◆ **DATA SECTION**:
_ _ _

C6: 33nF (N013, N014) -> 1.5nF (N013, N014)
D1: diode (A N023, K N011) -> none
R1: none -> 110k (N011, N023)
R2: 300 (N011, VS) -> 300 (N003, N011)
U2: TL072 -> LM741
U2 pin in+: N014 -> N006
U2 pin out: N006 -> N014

_ _ _

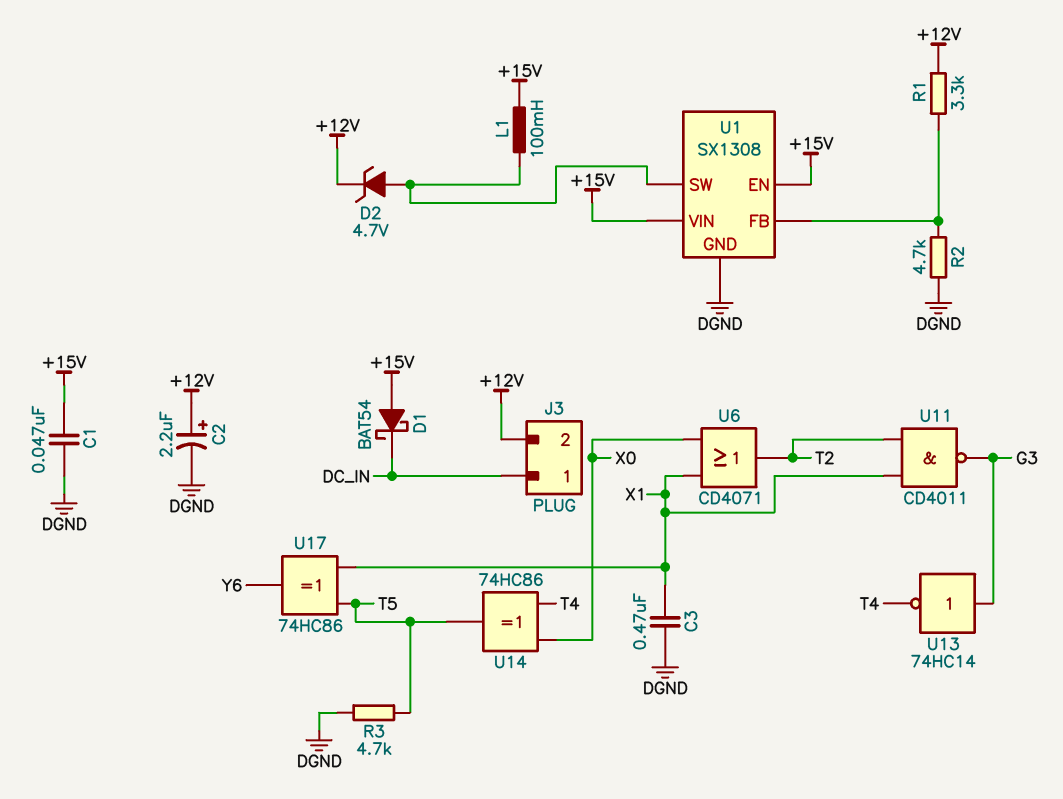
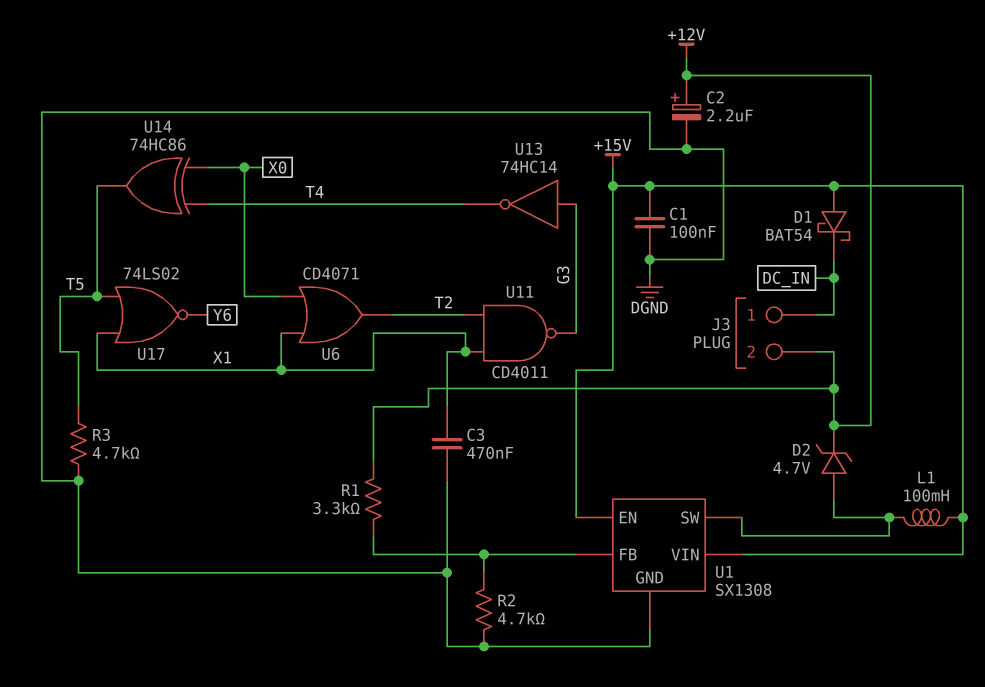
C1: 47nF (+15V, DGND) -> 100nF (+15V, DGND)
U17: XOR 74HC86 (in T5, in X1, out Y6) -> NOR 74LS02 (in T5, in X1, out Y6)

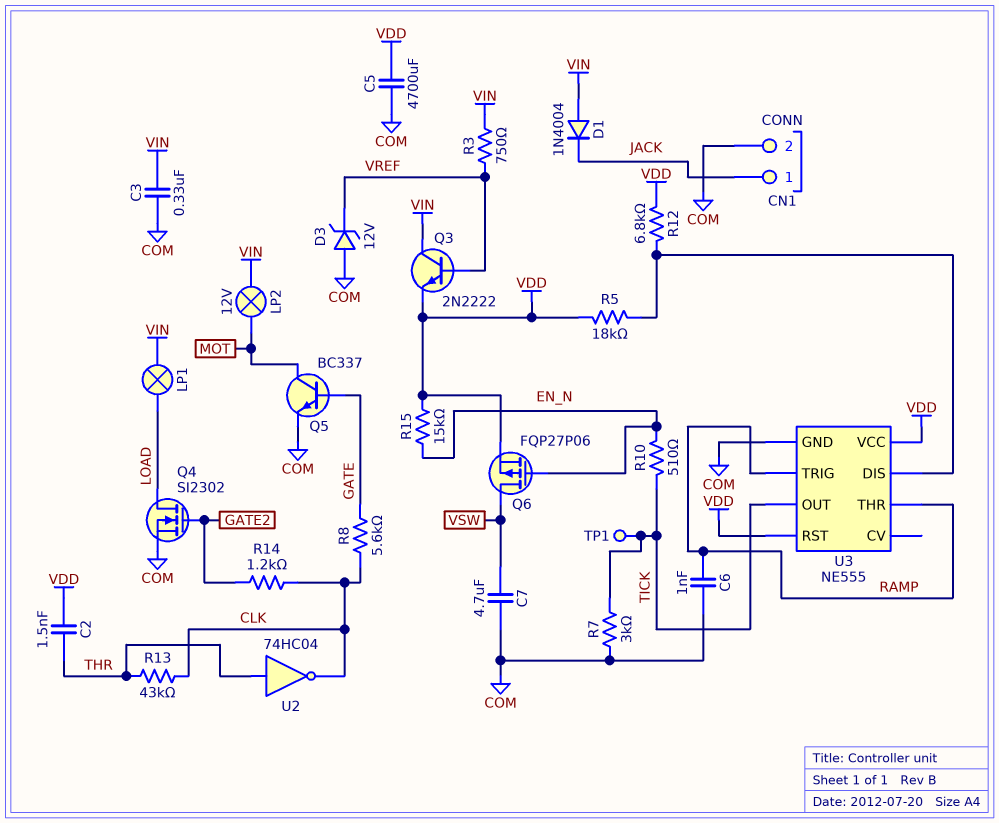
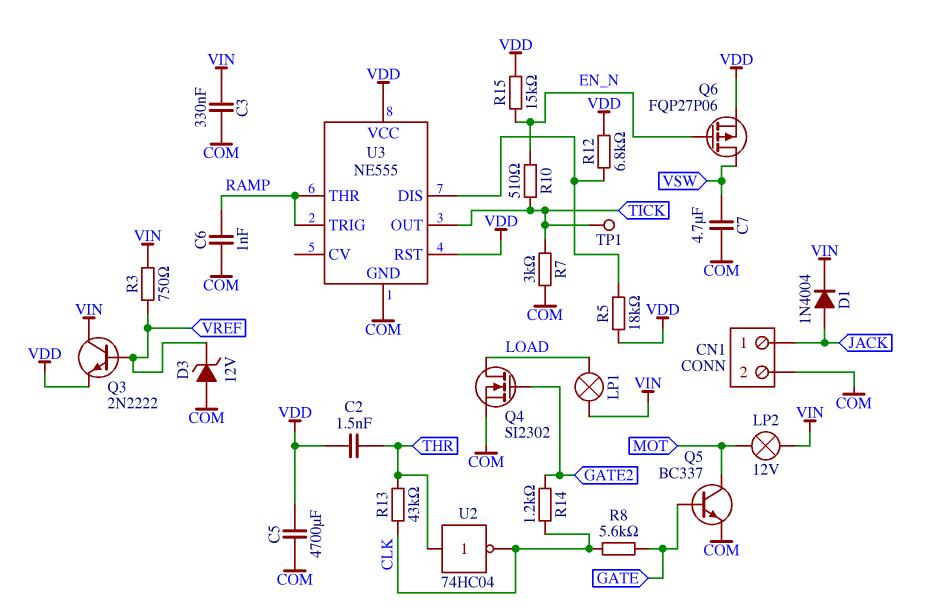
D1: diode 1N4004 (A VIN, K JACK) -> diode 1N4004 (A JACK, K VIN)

_ _ _

◆ **TASK DIRECTIONS**: What you return should be exactly the lines above, starting at the one with "R1: none -> 110k (N011, N023)" and ending at the one with "U2 pin out: N006 -> N014", and nothing else.

◆ **WRITTEN ANSWER**:
R1: none -> 110k (N011, N023)
R2: 300 (N011, VS) -> 300 (N003, N011)
U2: TL072 -> LM741
U2 pin in+: N014 -> N006
U2 pin out: N006 -> N014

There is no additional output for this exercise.